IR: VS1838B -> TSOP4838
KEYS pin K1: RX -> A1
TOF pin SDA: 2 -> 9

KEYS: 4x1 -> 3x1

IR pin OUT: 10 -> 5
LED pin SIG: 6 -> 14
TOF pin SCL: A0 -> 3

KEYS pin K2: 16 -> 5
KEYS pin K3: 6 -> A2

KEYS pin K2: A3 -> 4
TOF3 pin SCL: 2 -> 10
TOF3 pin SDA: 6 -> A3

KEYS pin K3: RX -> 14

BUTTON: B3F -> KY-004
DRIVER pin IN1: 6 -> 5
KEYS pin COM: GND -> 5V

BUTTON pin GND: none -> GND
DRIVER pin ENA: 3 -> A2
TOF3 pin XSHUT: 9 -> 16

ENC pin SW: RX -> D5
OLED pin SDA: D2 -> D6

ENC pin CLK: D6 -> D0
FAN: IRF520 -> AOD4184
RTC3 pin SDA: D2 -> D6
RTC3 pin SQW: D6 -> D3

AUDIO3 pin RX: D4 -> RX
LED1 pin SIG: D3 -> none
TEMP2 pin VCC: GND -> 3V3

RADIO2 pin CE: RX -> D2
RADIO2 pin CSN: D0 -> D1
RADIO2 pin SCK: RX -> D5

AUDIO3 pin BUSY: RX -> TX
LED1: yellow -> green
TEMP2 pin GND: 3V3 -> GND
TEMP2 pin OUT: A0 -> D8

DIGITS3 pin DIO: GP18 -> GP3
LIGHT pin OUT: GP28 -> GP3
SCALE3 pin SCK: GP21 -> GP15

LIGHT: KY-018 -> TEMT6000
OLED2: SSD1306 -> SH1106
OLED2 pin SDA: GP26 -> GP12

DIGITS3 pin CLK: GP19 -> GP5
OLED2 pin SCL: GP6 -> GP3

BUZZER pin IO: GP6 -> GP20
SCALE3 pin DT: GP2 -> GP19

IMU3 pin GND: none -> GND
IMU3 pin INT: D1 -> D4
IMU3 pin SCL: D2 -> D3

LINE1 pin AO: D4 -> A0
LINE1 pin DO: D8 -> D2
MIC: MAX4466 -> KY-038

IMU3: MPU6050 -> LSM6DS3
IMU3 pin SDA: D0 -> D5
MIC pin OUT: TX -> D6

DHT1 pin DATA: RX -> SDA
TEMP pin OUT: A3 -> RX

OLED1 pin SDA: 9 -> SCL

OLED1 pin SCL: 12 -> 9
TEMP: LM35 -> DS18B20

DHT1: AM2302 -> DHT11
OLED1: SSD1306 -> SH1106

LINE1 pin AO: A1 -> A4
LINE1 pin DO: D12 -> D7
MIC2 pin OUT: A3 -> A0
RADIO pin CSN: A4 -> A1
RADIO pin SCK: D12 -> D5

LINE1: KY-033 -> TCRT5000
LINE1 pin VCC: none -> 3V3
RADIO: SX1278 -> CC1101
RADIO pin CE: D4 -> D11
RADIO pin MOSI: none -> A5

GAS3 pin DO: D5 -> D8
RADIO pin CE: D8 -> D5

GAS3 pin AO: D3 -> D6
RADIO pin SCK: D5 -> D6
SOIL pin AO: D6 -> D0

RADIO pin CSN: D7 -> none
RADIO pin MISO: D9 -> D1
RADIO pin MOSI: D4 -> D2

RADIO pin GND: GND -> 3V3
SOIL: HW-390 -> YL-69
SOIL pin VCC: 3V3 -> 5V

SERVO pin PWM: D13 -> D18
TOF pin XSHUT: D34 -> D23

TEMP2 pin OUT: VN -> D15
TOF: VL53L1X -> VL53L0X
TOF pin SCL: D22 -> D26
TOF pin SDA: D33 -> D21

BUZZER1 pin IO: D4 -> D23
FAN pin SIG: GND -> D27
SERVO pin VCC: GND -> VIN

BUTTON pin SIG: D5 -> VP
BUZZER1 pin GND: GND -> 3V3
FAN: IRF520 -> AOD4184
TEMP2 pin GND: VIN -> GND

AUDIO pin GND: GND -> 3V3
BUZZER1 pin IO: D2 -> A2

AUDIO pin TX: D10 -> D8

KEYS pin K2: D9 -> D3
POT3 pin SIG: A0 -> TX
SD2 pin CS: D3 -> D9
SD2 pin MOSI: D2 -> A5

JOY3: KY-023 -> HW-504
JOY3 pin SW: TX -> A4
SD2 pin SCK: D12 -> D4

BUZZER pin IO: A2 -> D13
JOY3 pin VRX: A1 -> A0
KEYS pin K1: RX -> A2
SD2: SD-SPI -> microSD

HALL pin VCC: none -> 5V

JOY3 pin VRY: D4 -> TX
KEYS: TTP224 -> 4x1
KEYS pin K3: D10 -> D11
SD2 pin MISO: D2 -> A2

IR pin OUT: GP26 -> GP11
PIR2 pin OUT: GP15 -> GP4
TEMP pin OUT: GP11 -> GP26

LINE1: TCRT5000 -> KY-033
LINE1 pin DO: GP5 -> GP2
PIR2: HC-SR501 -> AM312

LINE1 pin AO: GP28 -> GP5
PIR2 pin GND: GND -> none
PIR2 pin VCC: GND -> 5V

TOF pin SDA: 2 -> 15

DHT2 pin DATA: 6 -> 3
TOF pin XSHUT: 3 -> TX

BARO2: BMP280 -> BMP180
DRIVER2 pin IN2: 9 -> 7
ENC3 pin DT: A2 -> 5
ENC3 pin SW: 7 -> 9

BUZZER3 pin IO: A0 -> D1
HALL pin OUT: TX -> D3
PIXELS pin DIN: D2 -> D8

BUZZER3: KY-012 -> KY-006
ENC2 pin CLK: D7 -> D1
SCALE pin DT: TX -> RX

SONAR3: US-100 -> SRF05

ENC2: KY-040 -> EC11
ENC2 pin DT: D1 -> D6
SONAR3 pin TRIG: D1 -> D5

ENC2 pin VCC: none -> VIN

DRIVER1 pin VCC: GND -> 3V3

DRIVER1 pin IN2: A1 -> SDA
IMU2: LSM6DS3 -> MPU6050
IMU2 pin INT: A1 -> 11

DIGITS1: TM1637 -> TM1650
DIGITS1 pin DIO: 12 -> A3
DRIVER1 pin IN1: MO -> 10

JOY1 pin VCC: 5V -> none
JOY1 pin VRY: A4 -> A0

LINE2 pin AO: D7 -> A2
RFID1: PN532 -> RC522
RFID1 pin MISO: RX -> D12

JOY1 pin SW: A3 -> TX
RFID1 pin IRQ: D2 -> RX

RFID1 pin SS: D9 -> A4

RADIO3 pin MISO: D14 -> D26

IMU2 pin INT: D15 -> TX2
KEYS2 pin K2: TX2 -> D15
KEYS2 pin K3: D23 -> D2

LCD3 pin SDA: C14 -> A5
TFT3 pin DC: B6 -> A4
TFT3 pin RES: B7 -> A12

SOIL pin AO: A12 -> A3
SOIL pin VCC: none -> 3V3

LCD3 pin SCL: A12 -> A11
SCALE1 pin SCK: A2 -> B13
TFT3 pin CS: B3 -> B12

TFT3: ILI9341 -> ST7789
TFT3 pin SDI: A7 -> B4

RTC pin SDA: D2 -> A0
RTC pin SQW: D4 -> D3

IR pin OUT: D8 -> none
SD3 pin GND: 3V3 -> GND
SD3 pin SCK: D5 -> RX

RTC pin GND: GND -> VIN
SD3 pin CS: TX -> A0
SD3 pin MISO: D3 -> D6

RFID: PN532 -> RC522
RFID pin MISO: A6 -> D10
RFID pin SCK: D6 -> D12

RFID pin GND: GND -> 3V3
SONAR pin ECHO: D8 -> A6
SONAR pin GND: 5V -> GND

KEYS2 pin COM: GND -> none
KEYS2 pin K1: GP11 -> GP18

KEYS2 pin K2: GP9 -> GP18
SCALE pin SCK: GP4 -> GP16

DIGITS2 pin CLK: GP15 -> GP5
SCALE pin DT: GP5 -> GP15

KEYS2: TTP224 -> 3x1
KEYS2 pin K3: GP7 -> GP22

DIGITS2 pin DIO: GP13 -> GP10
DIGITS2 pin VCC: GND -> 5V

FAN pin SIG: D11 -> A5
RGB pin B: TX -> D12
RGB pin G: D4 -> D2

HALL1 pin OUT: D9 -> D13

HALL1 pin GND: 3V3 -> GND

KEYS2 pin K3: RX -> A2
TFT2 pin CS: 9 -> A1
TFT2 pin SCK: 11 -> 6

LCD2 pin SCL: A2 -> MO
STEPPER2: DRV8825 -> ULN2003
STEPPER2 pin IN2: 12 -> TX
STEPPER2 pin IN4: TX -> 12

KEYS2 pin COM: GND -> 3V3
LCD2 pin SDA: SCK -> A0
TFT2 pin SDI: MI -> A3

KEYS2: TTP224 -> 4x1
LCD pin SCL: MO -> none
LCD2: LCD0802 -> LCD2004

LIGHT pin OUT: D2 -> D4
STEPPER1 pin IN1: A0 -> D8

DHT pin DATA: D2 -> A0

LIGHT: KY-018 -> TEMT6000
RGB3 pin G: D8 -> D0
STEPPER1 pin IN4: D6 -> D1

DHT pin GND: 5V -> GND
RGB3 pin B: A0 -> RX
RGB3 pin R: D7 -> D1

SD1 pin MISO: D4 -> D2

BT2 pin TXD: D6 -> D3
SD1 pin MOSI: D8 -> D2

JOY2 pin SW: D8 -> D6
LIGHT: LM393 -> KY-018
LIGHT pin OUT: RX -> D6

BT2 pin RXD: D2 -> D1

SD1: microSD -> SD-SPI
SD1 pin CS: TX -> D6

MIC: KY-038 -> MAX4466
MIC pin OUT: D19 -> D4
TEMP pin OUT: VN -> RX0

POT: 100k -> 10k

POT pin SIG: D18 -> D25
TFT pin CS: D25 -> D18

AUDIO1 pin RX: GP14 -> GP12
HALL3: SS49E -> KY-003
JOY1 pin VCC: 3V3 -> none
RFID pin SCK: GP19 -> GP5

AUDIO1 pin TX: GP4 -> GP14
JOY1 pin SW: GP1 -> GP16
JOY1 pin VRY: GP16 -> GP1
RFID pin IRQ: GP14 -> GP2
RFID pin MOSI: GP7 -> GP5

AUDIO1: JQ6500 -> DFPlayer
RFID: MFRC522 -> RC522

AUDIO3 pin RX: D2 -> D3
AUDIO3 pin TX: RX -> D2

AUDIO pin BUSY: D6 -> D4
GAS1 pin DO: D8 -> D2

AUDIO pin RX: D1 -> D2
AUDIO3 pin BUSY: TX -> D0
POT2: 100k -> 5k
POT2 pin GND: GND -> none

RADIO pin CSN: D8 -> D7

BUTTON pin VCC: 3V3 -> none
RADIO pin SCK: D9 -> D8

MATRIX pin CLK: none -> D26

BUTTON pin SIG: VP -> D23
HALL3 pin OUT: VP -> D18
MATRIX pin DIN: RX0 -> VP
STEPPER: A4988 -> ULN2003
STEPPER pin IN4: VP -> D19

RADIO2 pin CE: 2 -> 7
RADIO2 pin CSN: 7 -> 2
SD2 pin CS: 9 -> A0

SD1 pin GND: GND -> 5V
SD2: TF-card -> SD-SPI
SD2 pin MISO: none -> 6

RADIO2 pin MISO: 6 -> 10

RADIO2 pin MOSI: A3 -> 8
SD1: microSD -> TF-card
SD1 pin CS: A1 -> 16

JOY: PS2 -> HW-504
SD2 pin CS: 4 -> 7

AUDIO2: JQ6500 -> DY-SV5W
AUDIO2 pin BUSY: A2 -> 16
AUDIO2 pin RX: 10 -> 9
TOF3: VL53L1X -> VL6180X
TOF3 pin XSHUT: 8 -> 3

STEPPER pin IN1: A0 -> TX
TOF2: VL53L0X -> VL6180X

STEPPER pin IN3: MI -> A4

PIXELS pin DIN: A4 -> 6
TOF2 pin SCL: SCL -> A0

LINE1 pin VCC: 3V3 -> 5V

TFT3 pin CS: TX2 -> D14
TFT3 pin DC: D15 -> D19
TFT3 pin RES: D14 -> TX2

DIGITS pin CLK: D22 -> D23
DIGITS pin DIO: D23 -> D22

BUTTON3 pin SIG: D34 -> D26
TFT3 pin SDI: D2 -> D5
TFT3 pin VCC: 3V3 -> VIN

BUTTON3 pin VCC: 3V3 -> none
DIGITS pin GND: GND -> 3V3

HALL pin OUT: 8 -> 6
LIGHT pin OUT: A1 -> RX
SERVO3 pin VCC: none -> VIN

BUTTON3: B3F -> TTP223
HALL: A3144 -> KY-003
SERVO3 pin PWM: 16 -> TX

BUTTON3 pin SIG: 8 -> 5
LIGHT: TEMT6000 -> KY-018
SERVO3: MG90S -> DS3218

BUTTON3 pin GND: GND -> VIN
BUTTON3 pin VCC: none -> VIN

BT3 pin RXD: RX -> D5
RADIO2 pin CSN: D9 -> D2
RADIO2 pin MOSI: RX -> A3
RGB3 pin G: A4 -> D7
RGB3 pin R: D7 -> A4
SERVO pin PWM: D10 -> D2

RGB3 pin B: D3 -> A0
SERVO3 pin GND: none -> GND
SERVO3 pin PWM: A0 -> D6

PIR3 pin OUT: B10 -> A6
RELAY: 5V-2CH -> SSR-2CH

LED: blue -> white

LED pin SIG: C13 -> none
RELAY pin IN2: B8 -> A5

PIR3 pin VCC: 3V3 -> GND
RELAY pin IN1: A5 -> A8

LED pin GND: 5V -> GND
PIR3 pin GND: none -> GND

**GOAL OF THE EXERCISE**
Report each line in the data above that holds the word "LIGHT" by copying it.

**WRITTEN SOLUTION**
LIGHT pin OUT: GP28 -> GP3
LIGHT: KY-018 -> TEMT6000
LIGHT pin OUT: D2 -> D4
LIGHT: KY-018 -> TEMT6000
LIGHT: LM393 -> KY-018
LIGHT pin OUT: RX -> D6
LIGHT pin OUT: A1 -> RX
LIGHT: TEMT6000 -> KY-018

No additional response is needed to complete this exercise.